Data:
Start of Block

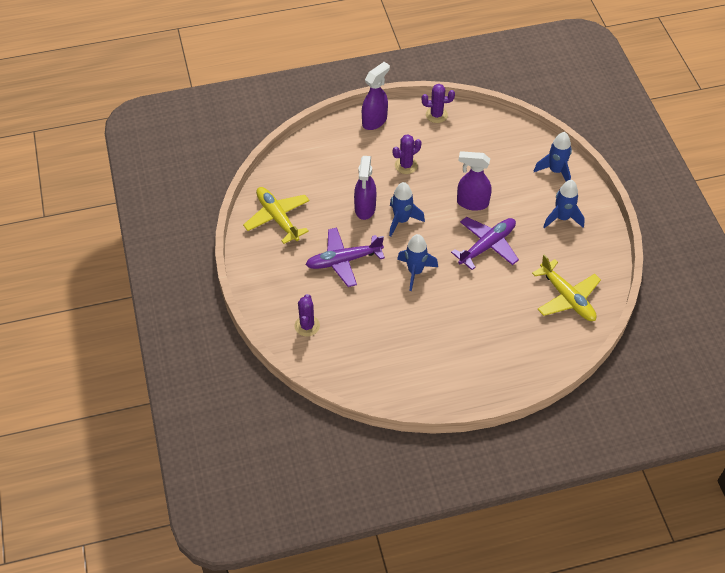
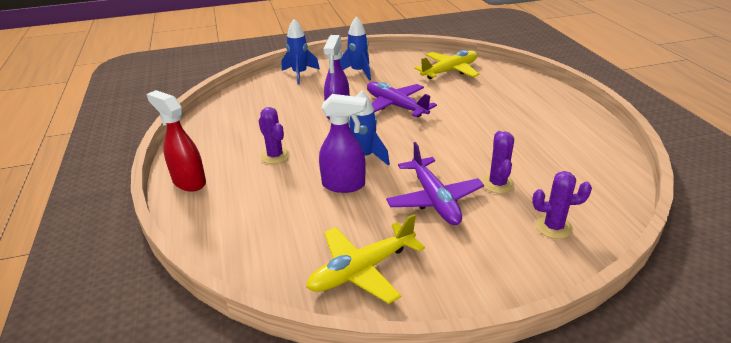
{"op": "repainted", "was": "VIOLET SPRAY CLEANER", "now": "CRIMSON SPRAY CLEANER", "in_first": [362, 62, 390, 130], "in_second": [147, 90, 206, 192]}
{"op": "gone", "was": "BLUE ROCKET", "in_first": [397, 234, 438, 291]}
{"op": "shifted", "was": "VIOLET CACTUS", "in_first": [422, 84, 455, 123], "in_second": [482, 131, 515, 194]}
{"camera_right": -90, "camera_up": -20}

End of Block

Task:
An exact copy of every line above, minus the pictures, is the required output.

Exercise result:
{"op": "repainted", "was": "VIOLET SPRAY CLEANER", "now": "CRIMSON SPRAY CLEANER", "in_first": [362, 62, 390, 130], "in_second": [147, 90, 206, 192]}
{"op": "gone", "was": "BLUE ROCKET", "in_first": [397, 234, 438, 291]}
{"op": "shifted", "was": "VIOLET CACTUS", "in_first": [422, 84, 455, 123], "in_second": [482, 131, 515, 194]}
{"camera_right": -90, "camera_up": -20}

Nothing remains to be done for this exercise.